For the data below, work out the number of lines containing the string "shape" and answer with that number only.

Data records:
========

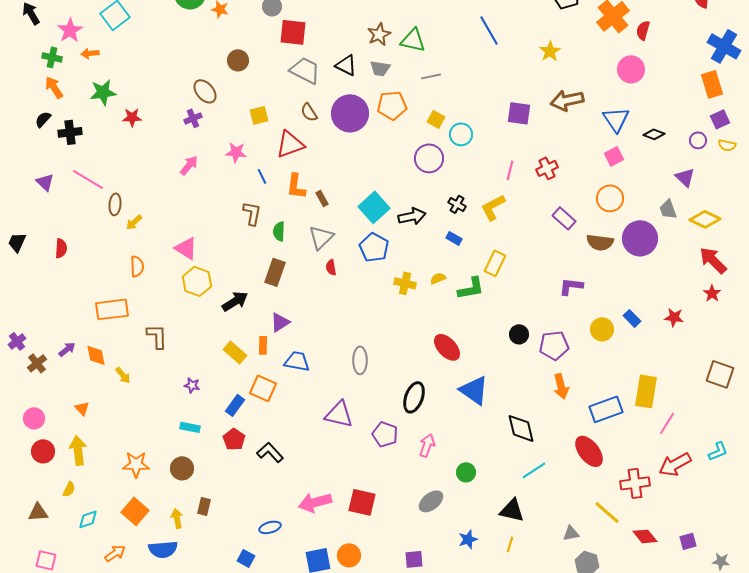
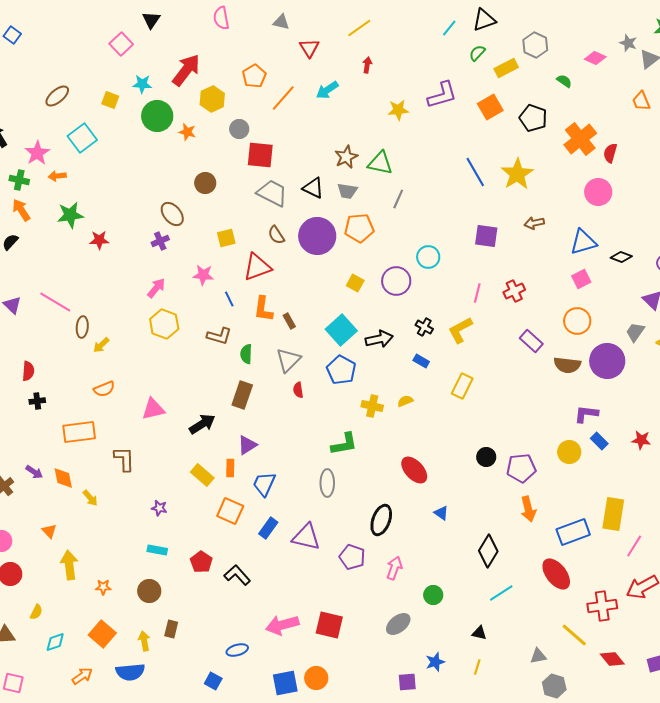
blue line: (489, 30) -> (475, 172), moved
yellow star: (550, 51) -> (517, 174), size x1.5
gray line: (431, 76) -> (398, 199), turned -54
brown arrow: (567, 100) -> (534, 223), size x0.6
yellow square: (436, 119) -> (355, 283), moved
blue triangle: (616, 119) -> (583, 242), turned 48
black cross: (70, 132) -> (37, 401), moved, size x0.7
gray trapezoid: (668, 209) -> (635, 332), turned 55
brown L-shape: (252, 213) -> (219, 336), turned 95
pink triangle: (186, 248) -> (153, 409), moved, turned -45
orange semicircle: (137, 266) -> (104, 389), turned 70
yellow hexagon: (197, 281) -> (164, 324), moved
purple L-shape: (571, 286) -> (586, 414), moved
green L-shape: (471, 288) -> (344, 444), moved
purple arrow: (67, 349) -> (34, 472), turned 72
blue trapezoid: (297, 361) -> (264, 484), turned -76
blue triangle: (474, 390) -> (441, 513), size x0.5
blue rectangle: (235, 405) -> (268, 528), moved
black diamond: (521, 428) -> (488, 551), turned 44
yellow arrow: (78, 450) -> (69, 565), moved
orange star: (136, 464) -> (103, 587), size x0.6
black triangle: (512, 510) -> (479, 633), size x0.6
purple square: (414, 559) -> (407, 682), moved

========

> _Result below_:
3